→ **REQUIREMENT**
Output exactly, in the material below, the lines from the one with "JOY2 pin VRY: D3 -> D1" through the one with "SOIL3 pin GND: GND -> 5V". Omit all pictures.

→ **RAW DATA**
+-------+
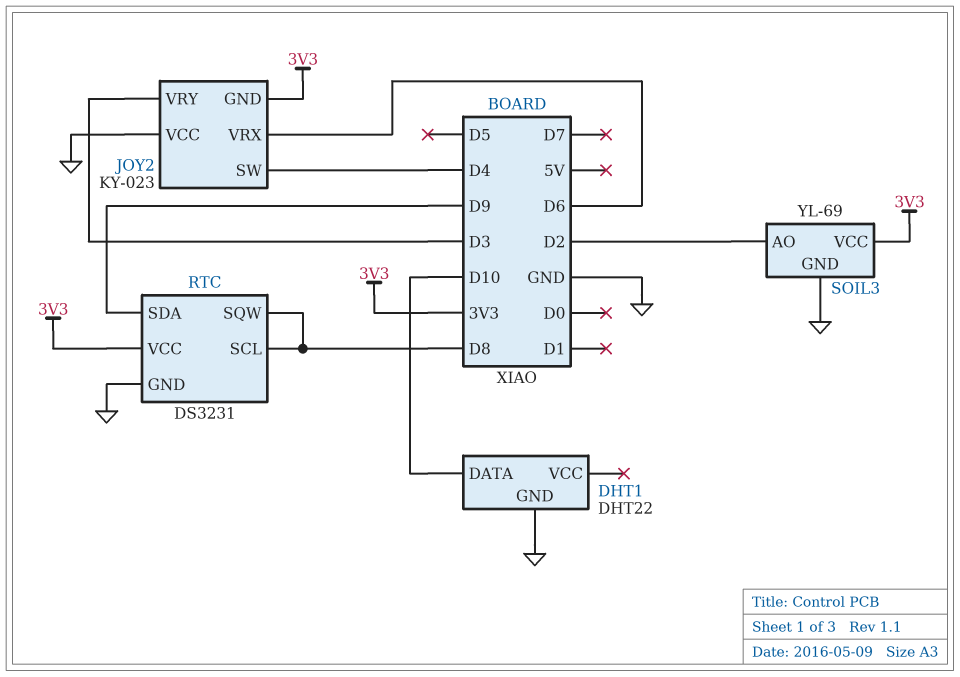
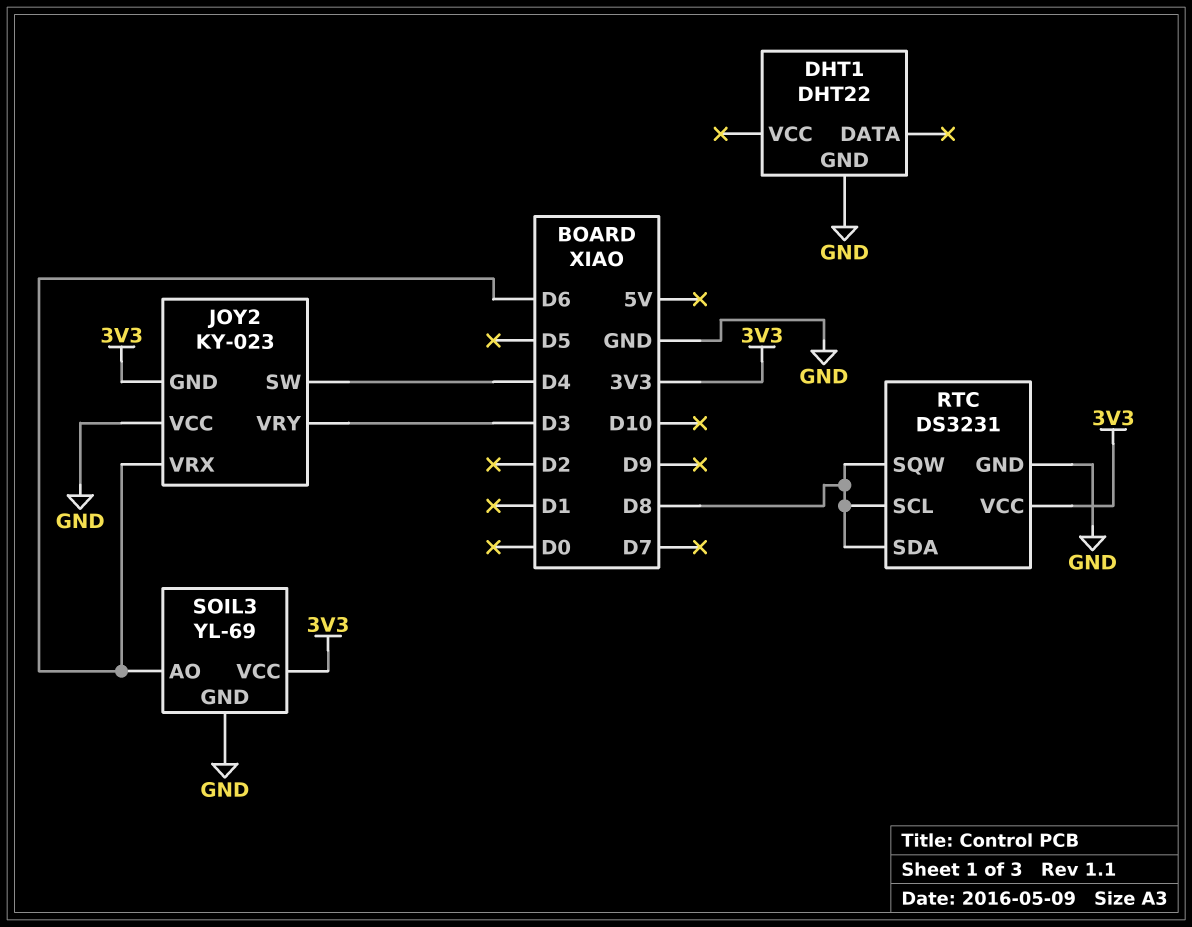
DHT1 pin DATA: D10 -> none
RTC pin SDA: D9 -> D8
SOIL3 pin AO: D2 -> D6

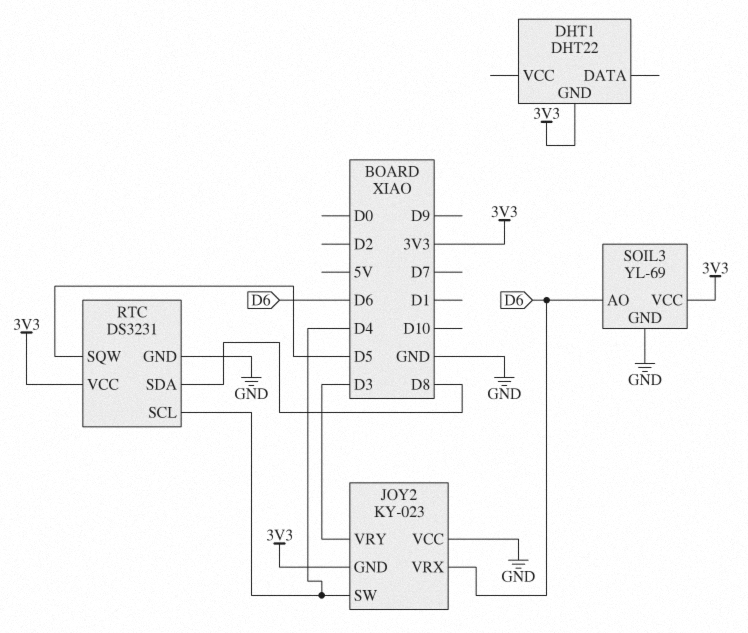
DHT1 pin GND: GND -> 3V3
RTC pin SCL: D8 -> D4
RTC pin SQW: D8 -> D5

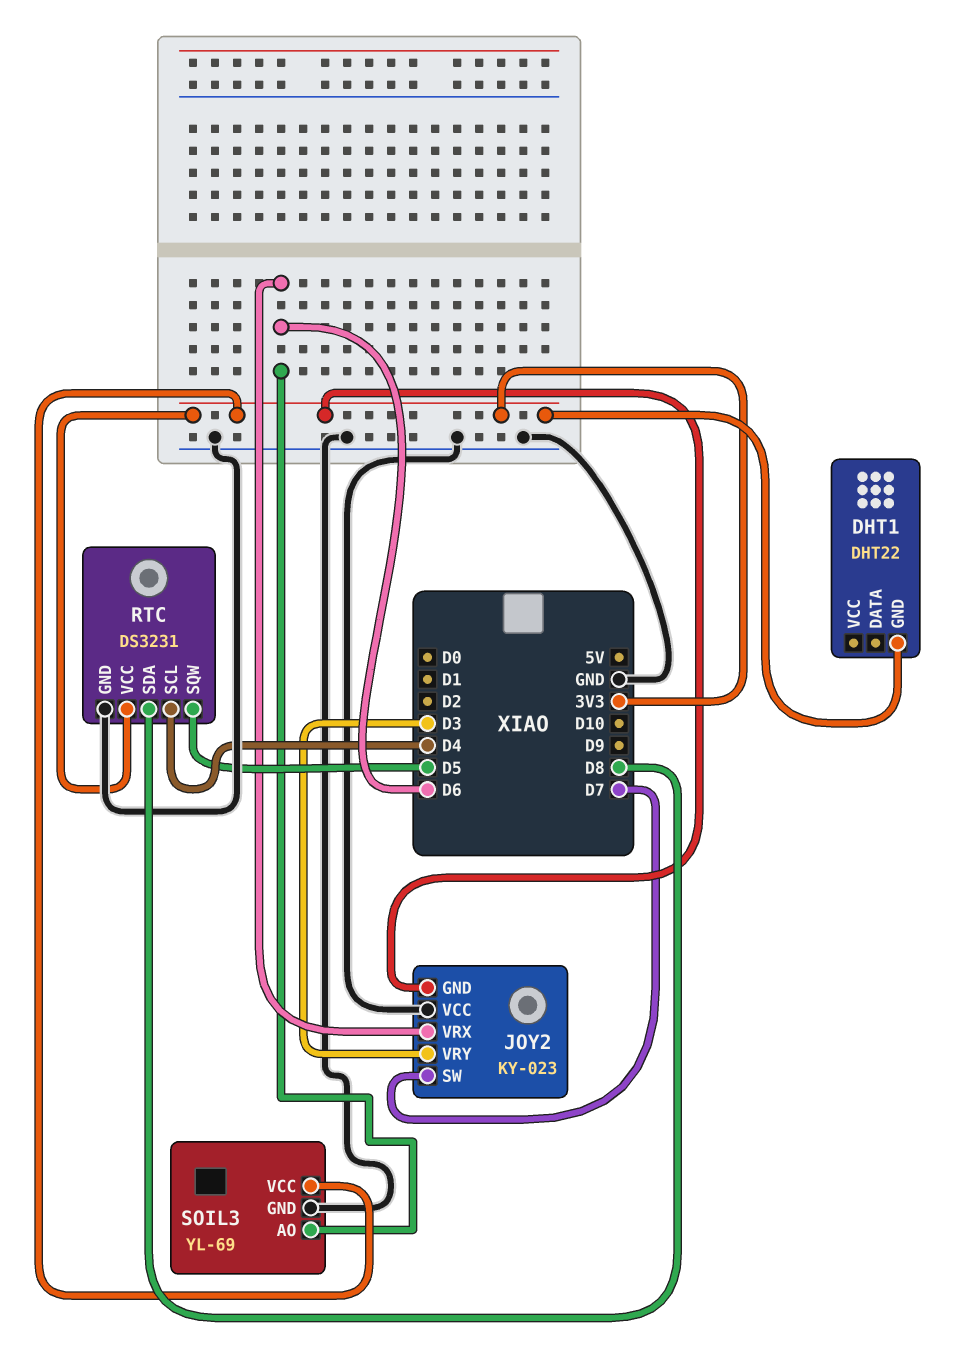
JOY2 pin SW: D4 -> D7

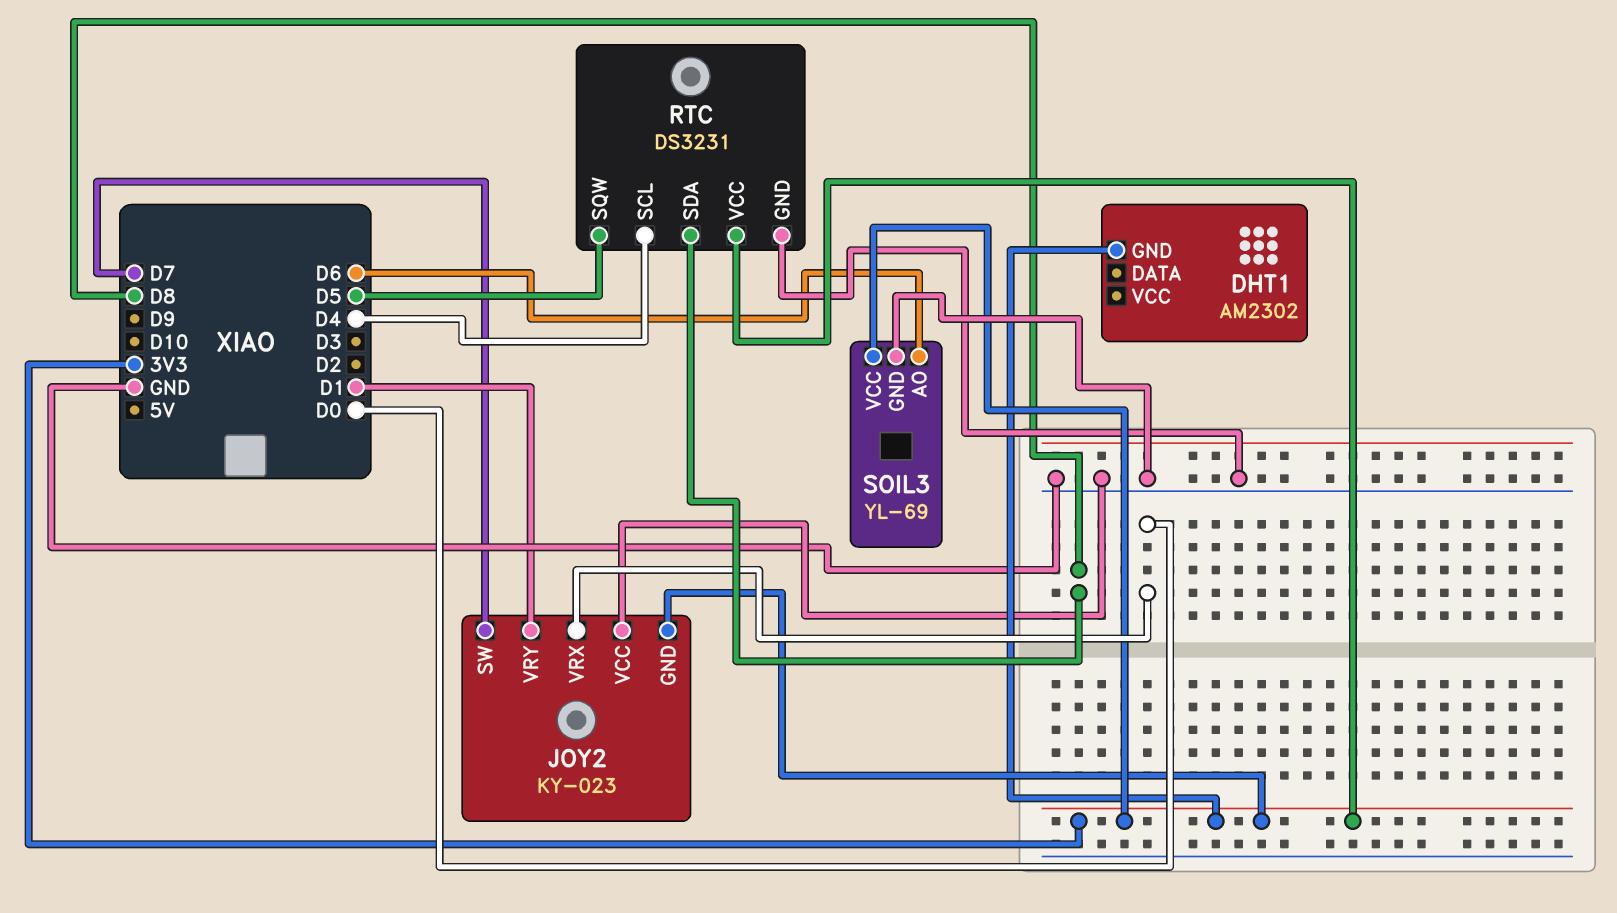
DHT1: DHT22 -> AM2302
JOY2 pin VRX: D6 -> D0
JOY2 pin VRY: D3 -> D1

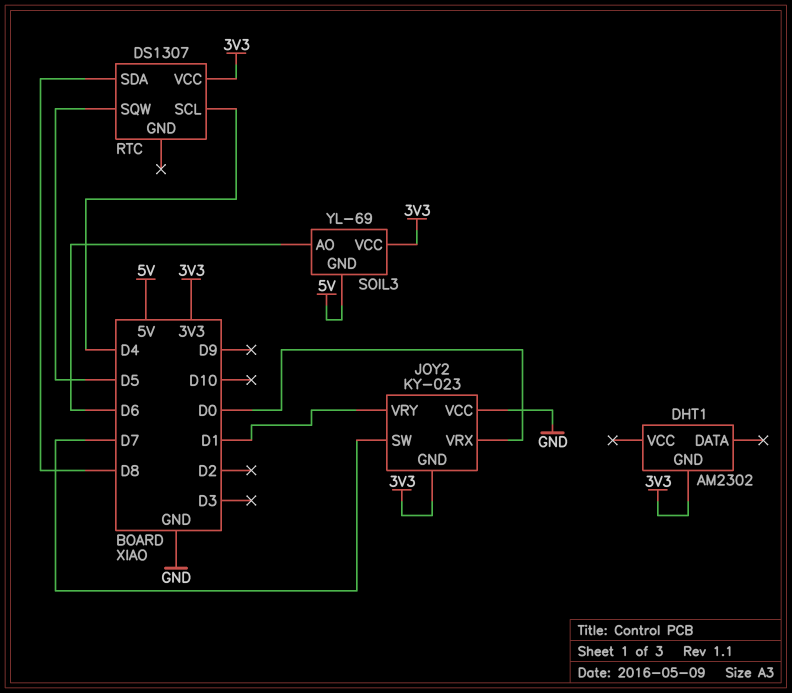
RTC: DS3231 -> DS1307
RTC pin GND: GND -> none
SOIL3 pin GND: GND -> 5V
+-------+
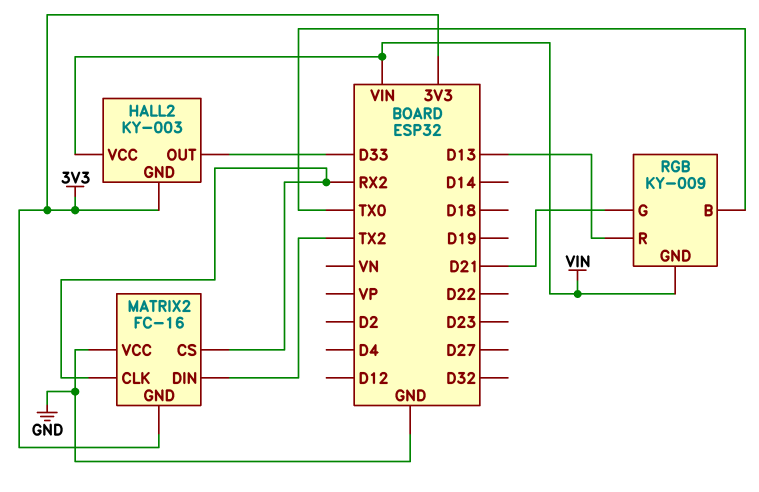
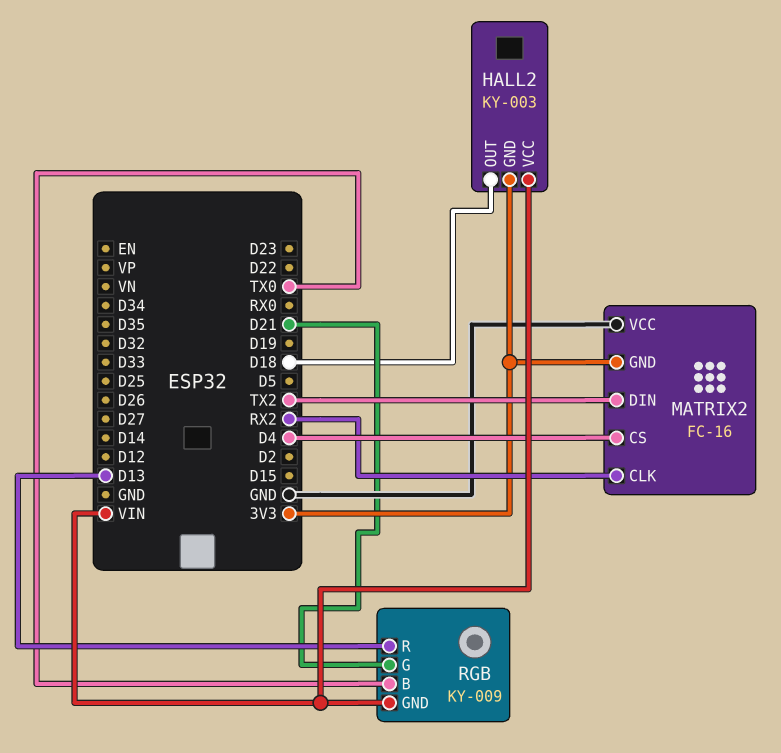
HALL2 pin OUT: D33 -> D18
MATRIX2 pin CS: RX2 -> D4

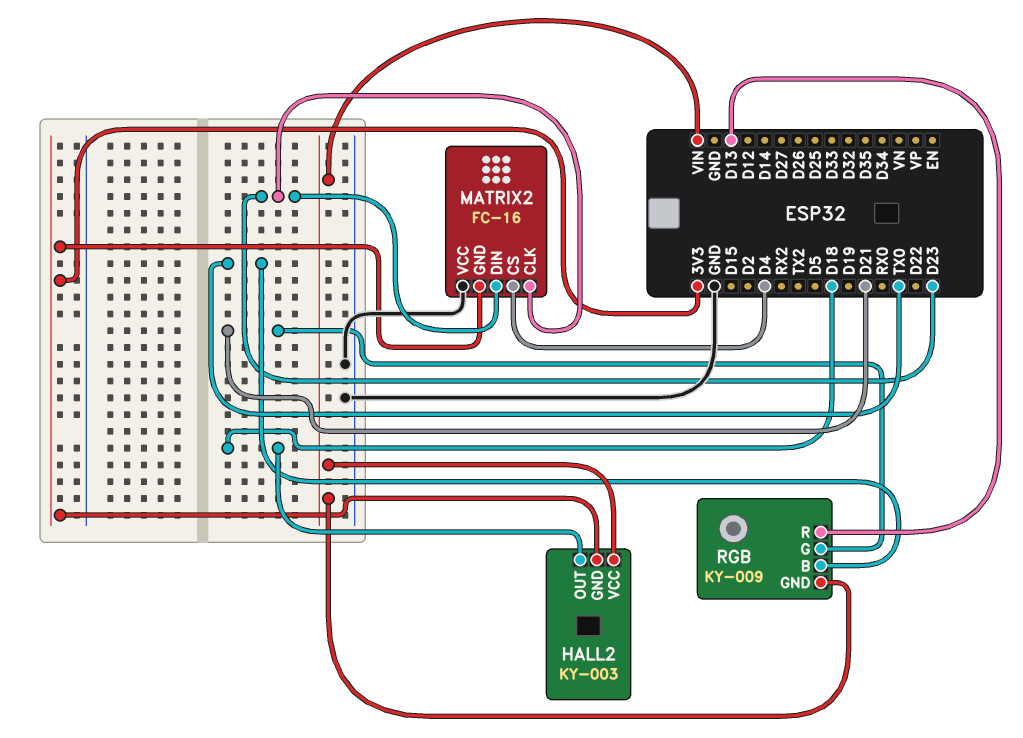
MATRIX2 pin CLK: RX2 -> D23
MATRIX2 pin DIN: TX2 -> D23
+-------+
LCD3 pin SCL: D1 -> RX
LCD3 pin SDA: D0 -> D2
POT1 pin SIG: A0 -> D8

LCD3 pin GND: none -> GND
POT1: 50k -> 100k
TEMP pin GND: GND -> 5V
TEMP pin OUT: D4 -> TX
+-------+
→ **ANSWER TO THIS TASK**
JOY2 pin VRY: D3 -> D1

RTC: DS3231 -> DS1307
RTC pin GND: GND -> none
SOIL3 pin GND: GND -> 5V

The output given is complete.